┌─ Provided records

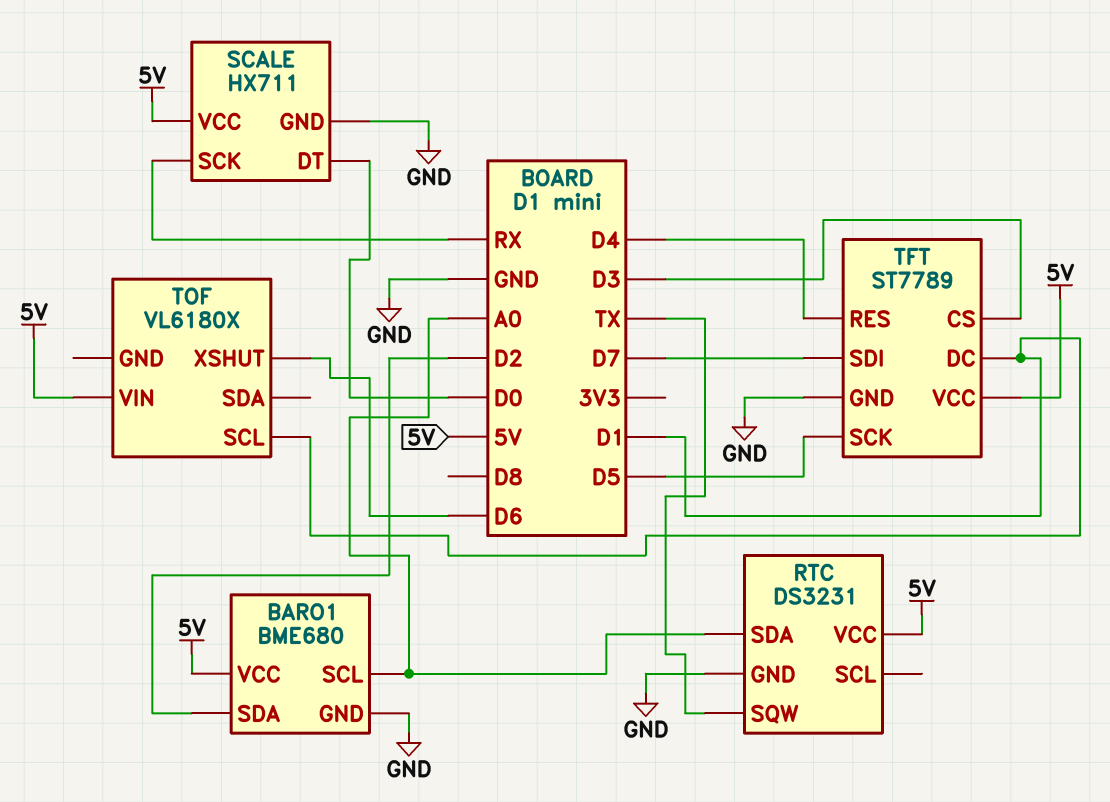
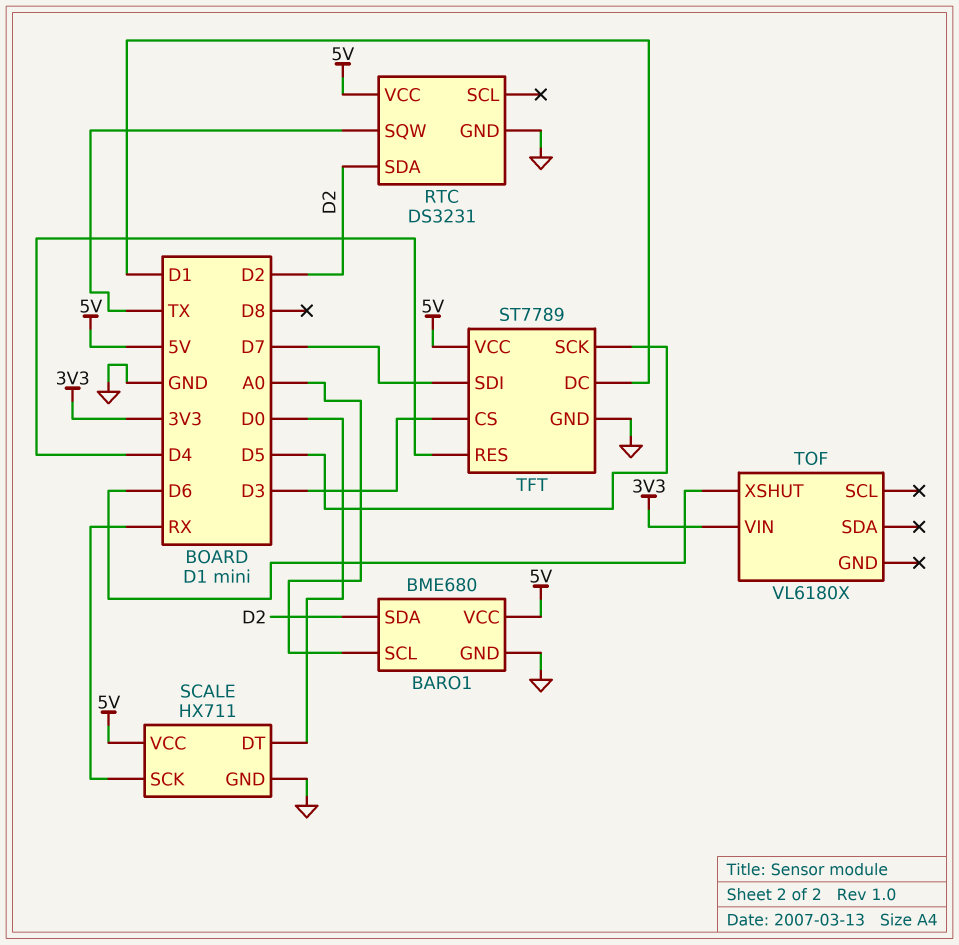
RTC pin SDA: A0 -> D2
TOF pin SCL: D1 -> none
TOF pin VIN: 5V -> 3V3

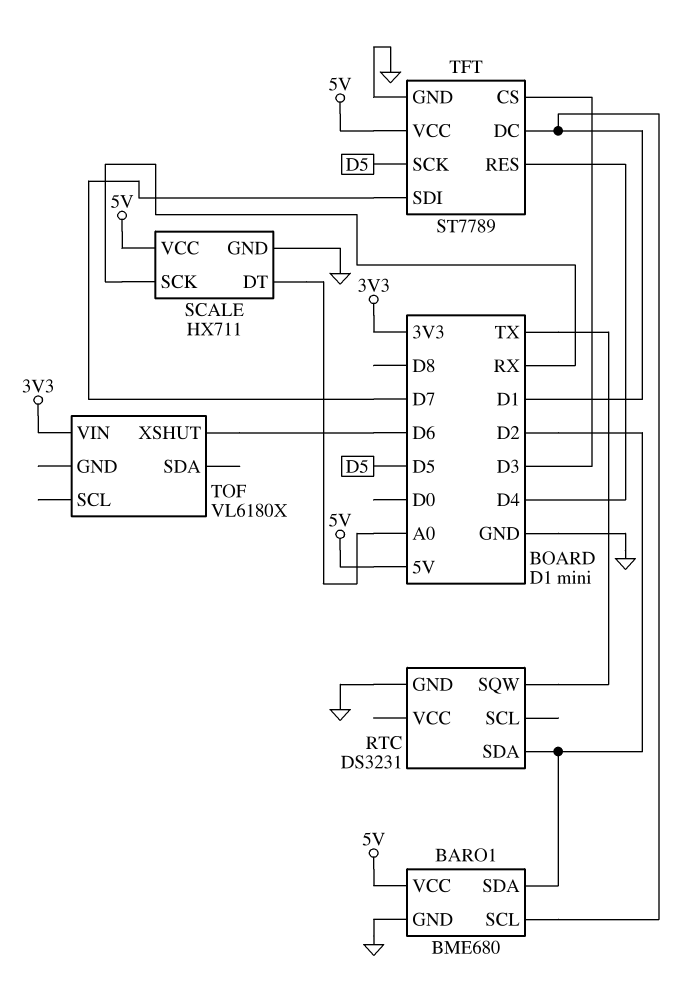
BARO1 pin SCL: A0 -> D1
RTC pin VCC: 5V -> none
SCALE pin DT: D0 -> A0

└─

Task description -
Set down, please, the lines from the line holding "BARO1 pin SCL: A0 -> D1" through the final line of the data, exactly and with nothing added.

Output for this task -
BARO1 pin SCL: A0 -> D1
RTC pin VCC: 5V -> none
SCALE pin DT: D0 -> A0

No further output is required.